◆ What this task involves:
Within the records below, reproduce without change the lines from the line that has "TP1: none -> test point (SIG17)" through the line that has "U13: XNOR 74HC266", and only those.

-- Opening Marker --

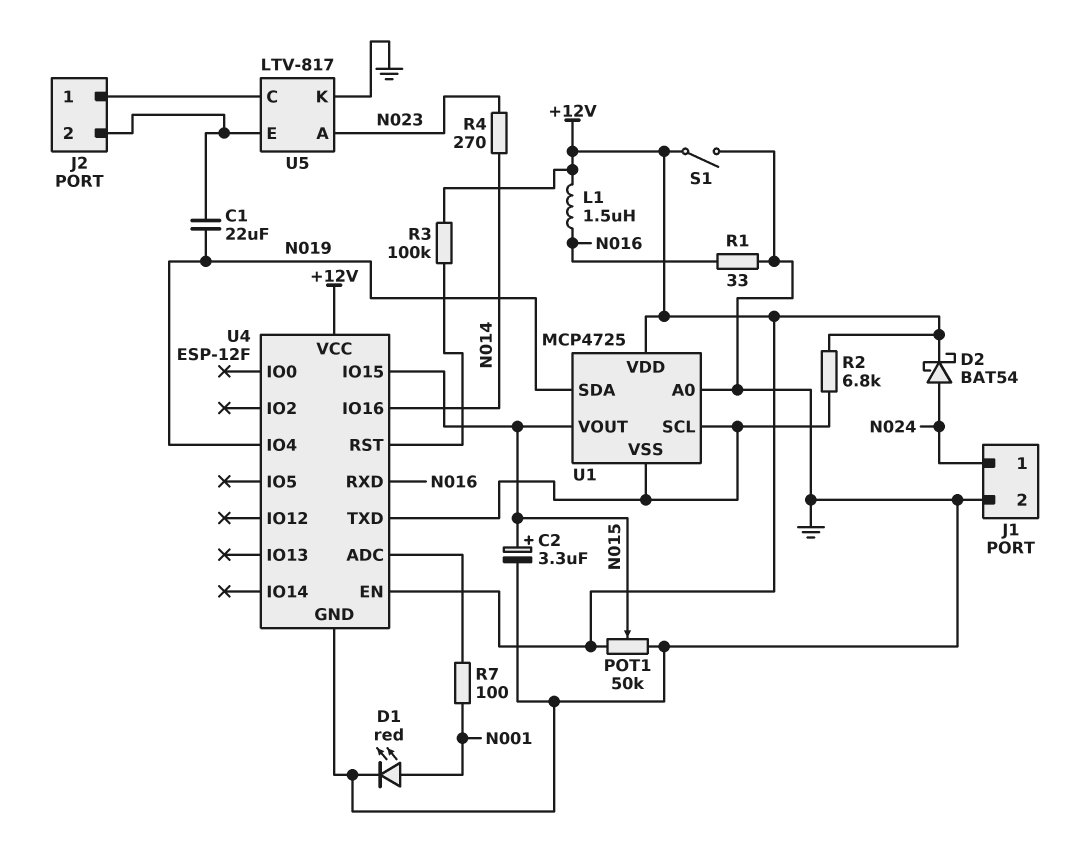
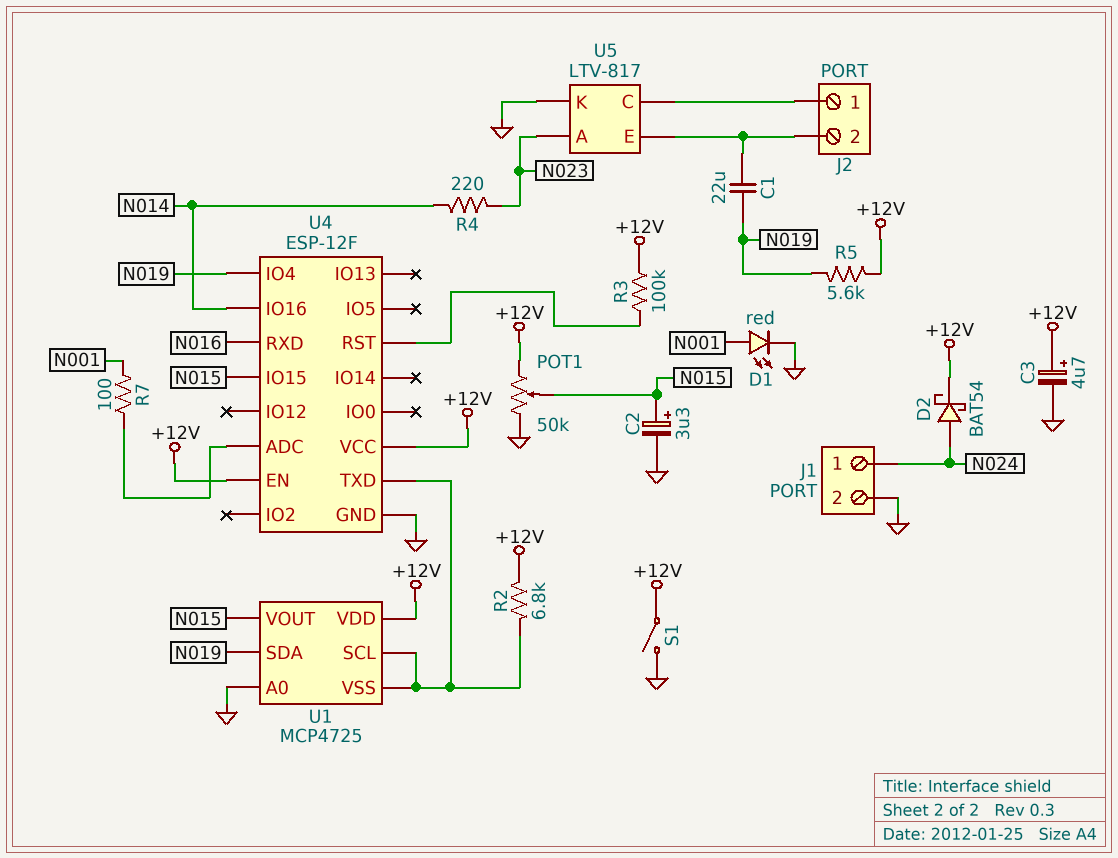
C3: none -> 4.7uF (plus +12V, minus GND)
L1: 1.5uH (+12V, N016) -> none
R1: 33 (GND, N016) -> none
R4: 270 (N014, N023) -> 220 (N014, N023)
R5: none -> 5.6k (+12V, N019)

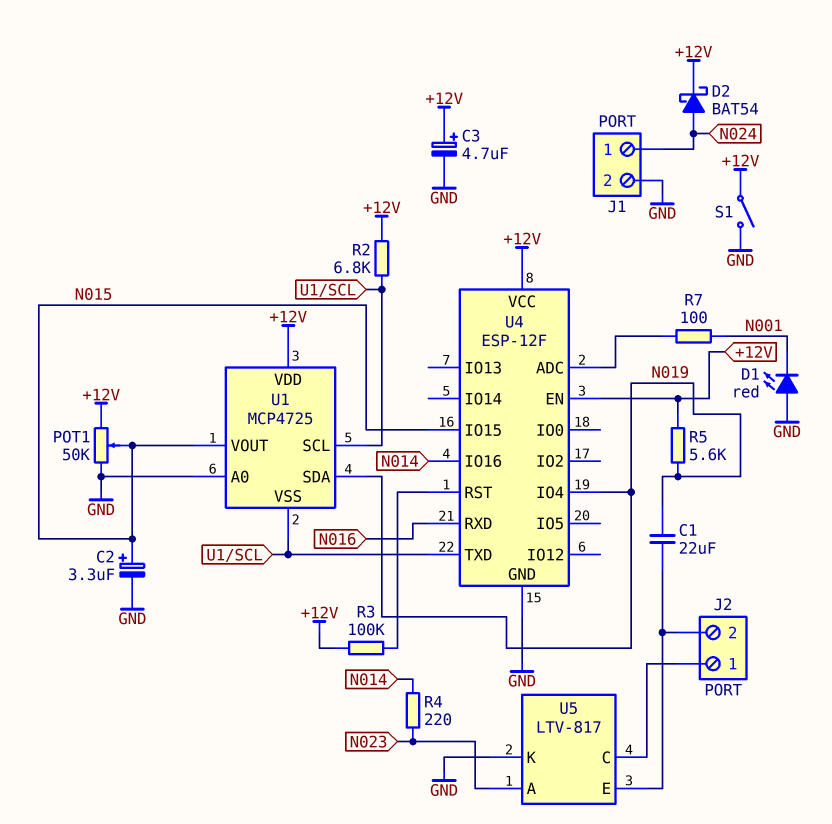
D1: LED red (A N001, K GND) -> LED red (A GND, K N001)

-- Closing Marker --
-- Opening Marker --

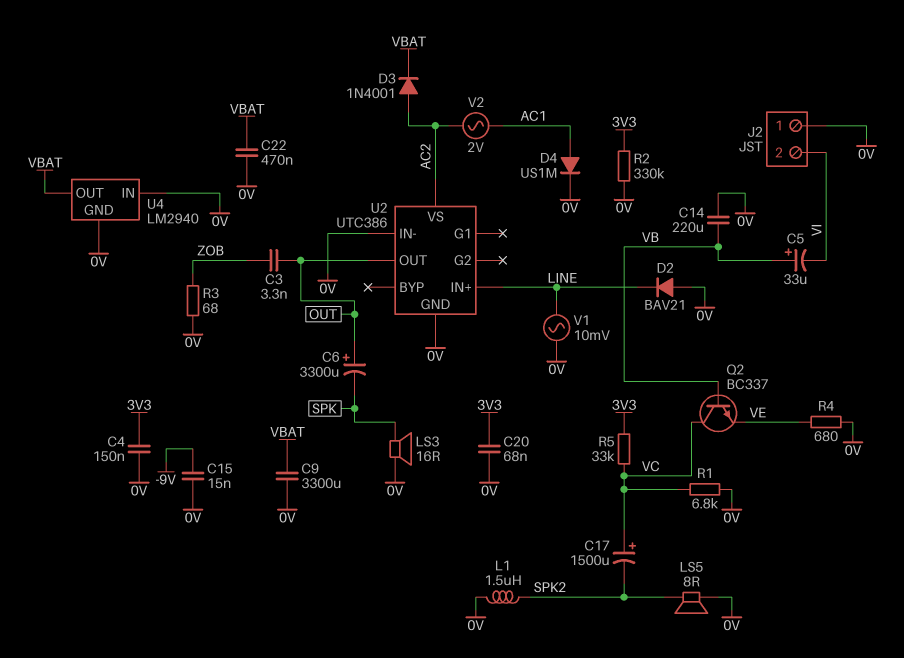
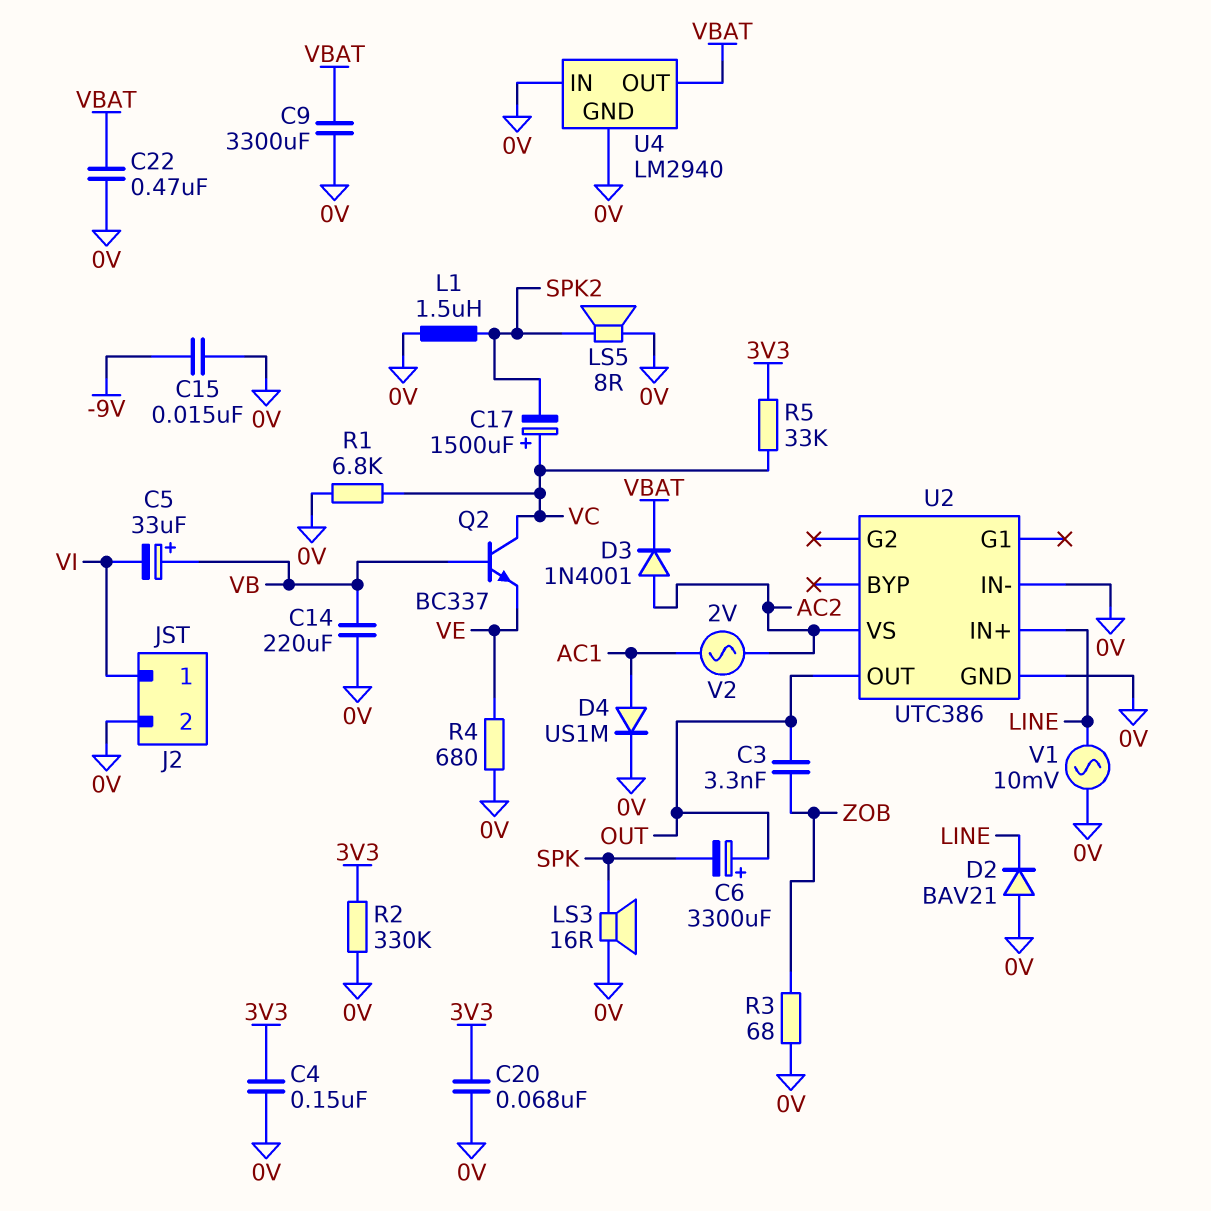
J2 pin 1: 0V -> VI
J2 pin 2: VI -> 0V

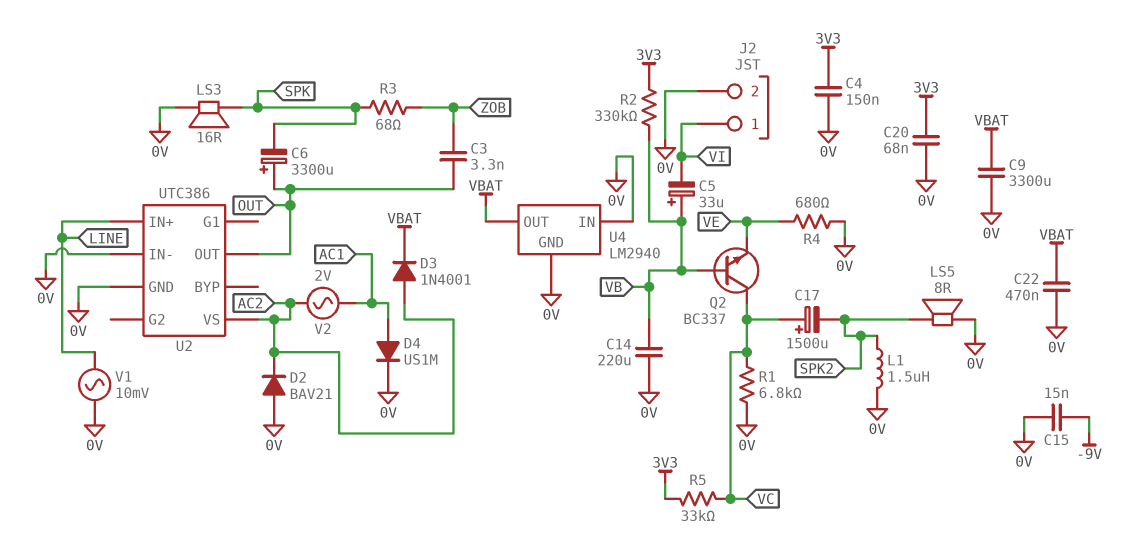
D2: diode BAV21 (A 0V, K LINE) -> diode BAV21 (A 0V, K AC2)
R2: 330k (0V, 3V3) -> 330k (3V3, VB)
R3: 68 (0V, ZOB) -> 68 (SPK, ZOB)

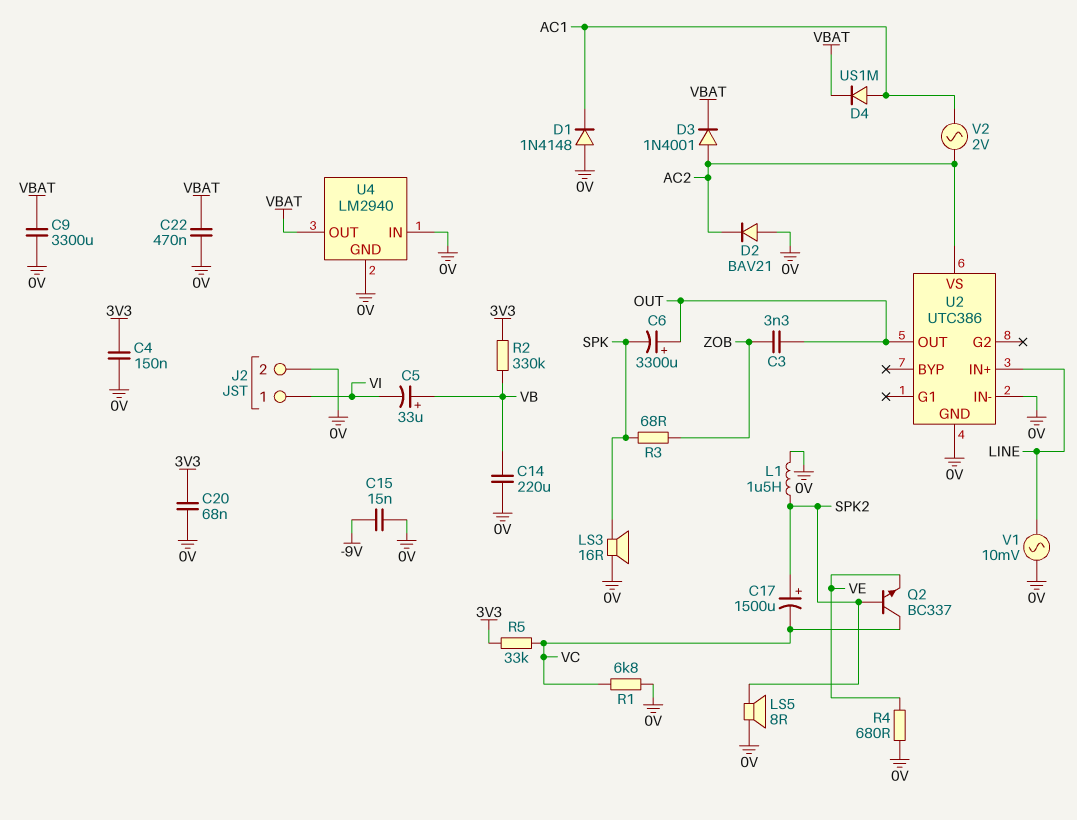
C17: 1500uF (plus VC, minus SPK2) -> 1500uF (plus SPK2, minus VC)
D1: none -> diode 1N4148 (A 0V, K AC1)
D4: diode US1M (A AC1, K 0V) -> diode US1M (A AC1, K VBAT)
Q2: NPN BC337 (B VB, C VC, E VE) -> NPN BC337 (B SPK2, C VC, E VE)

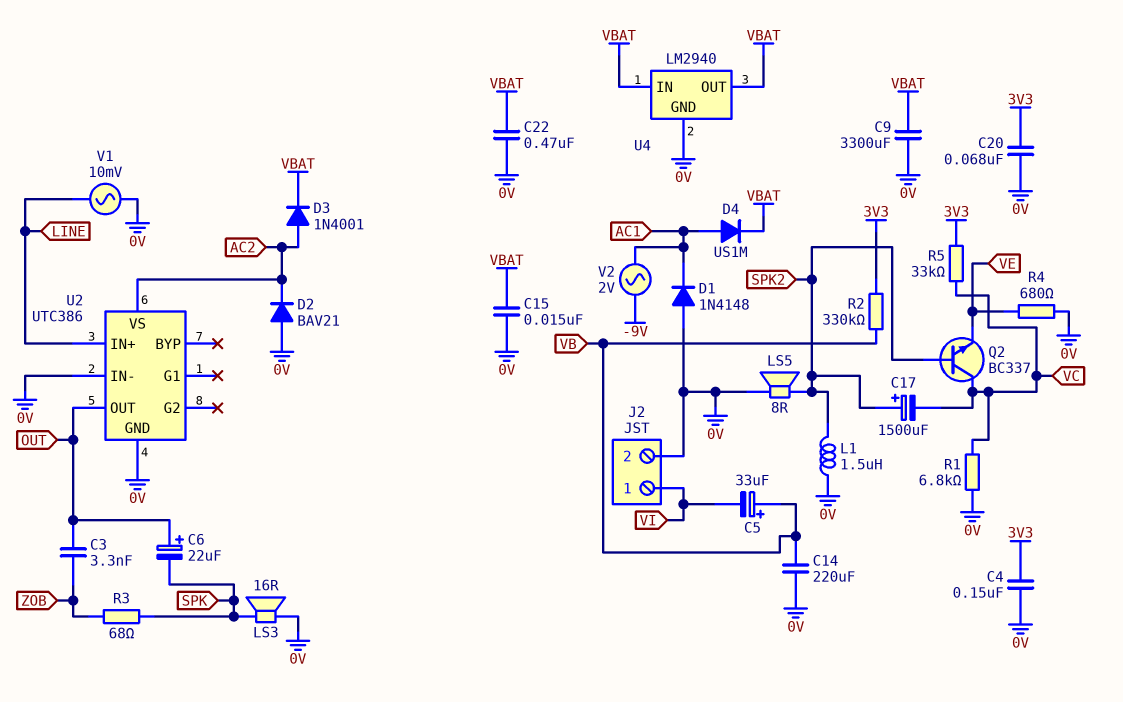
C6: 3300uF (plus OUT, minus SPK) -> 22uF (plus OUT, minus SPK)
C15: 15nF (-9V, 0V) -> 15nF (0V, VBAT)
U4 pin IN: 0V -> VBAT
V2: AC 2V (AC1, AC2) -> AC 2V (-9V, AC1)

-- Closing Marker --
-- Opening Marker --

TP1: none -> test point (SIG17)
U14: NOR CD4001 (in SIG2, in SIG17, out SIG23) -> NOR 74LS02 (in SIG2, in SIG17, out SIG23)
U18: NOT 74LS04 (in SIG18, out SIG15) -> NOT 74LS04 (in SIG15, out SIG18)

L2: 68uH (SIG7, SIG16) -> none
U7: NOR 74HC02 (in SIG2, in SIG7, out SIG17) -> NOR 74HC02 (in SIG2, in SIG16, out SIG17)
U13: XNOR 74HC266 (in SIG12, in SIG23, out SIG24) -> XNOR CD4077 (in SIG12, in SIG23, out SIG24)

-- Closing Marker --

◆ Written answer:
TP1: none -> test point (SIG17)
U14: NOR CD4001 (in SIG2, in SIG17, out SIG23) -> NOR 74LS02 (in SIG2, in SIG17, out SIG23)
U18: NOT 74LS04 (in SIG18, out SIG15) -> NOT 74LS04 (in SIG15, out SIG18)

L2: 68uH (SIG7, SIG16) -> none
U7: NOR 74HC02 (in SIG2, in SIG7, out SIG17) -> NOR 74HC02 (in SIG2, in SIG16, out SIG17)
U13: XNOR 74HC266 (in SIG12, in SIG23, out SIG24) -> XNOR CD4077 (in SIG12, in SIG23, out SIG24)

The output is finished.